#### Work request
With the images left out, print every entry that follows exactly.

+++ Supplied material +++

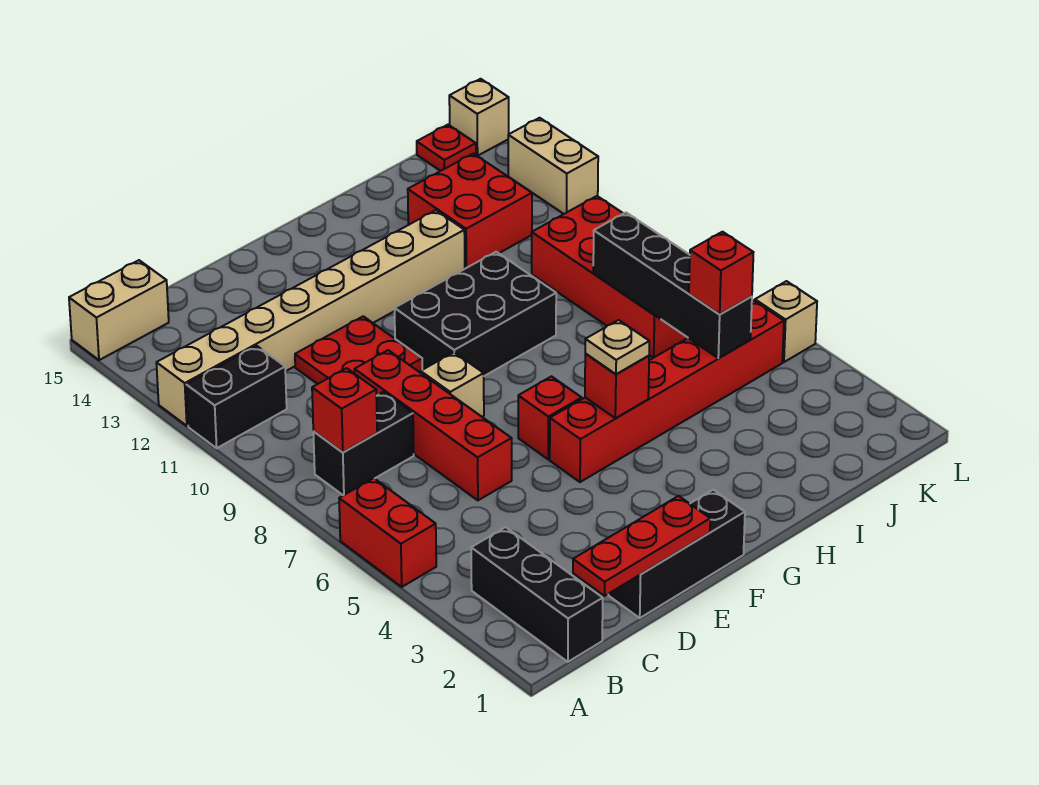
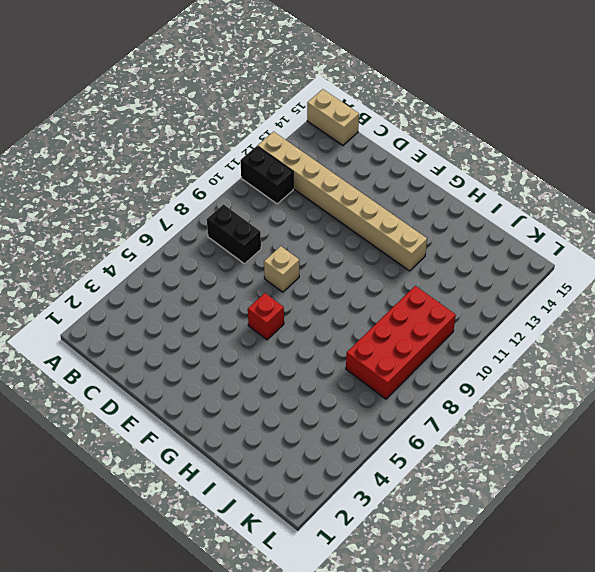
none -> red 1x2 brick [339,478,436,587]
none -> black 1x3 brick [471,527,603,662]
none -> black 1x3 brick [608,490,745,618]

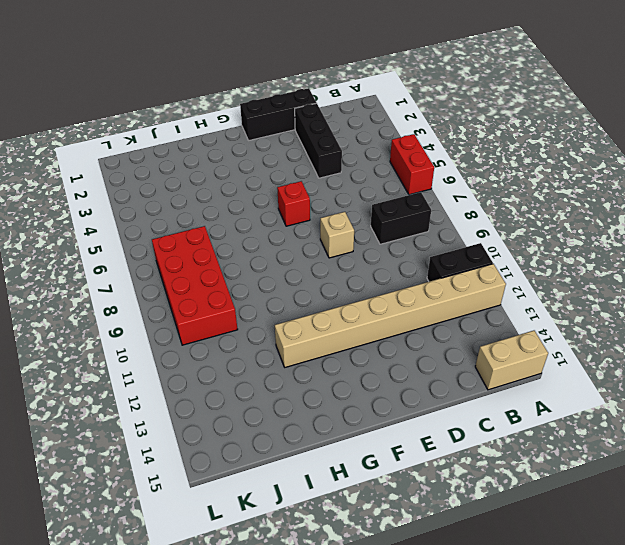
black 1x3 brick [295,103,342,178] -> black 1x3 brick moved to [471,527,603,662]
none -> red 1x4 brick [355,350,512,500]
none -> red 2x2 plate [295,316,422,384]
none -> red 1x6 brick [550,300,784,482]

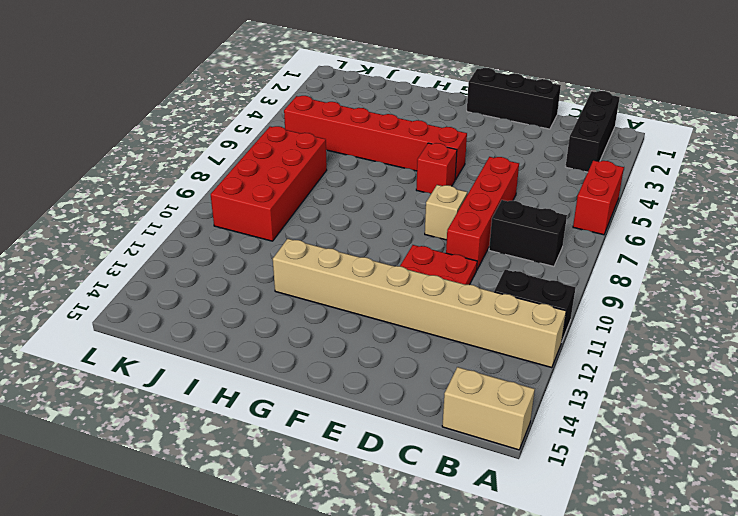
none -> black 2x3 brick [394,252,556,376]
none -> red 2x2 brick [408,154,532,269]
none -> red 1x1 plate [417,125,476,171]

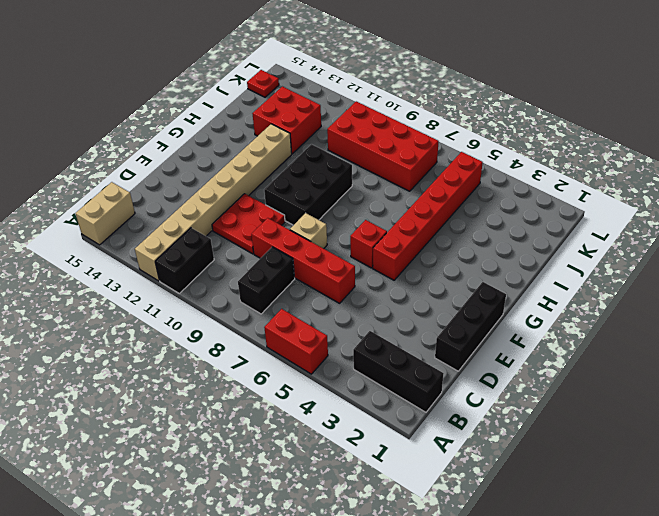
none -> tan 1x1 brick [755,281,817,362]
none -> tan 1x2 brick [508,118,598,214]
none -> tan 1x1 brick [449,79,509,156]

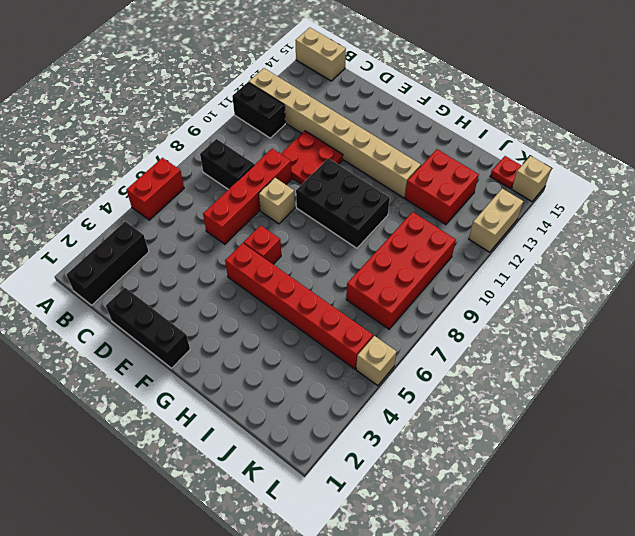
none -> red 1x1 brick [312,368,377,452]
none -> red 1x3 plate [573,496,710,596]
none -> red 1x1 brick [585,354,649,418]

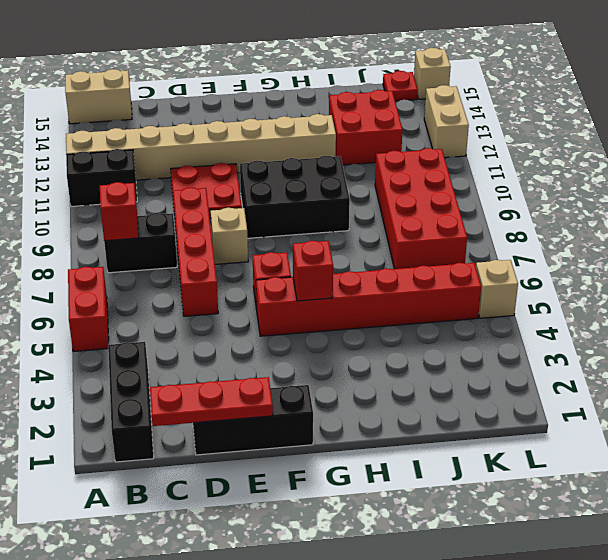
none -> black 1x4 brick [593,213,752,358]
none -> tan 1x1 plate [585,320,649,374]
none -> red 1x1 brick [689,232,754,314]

+++

#### Expected output
none -> red 1x2 brick [339,478,436,587]
none -> black 1x3 brick [471,527,603,662]
none -> black 1x3 brick [608,490,745,618]

black 1x3 brick [295,103,342,178] -> black 1x3 brick moved to [471,527,603,662]
none -> red 1x4 brick [355,350,512,500]
none -> red 2x2 plate [295,316,422,384]
none -> red 1x6 brick [550,300,784,482]

none -> black 2x3 brick [394,252,556,376]
none -> red 2x2 brick [408,154,532,269]
none -> red 1x1 plate [417,125,476,171]

none -> tan 1x1 brick [755,281,817,362]
none -> tan 1x2 brick [508,118,598,214]
none -> tan 1x1 brick [449,79,509,156]

none -> red 1x1 brick [312,368,377,452]
none -> red 1x3 plate [573,496,710,596]
none -> red 1x1 brick [585,354,649,418]

none -> black 1x4 brick [593,213,752,358]
none -> tan 1x1 plate [585,320,649,374]
none -> red 1x1 brick [689,232,754,314]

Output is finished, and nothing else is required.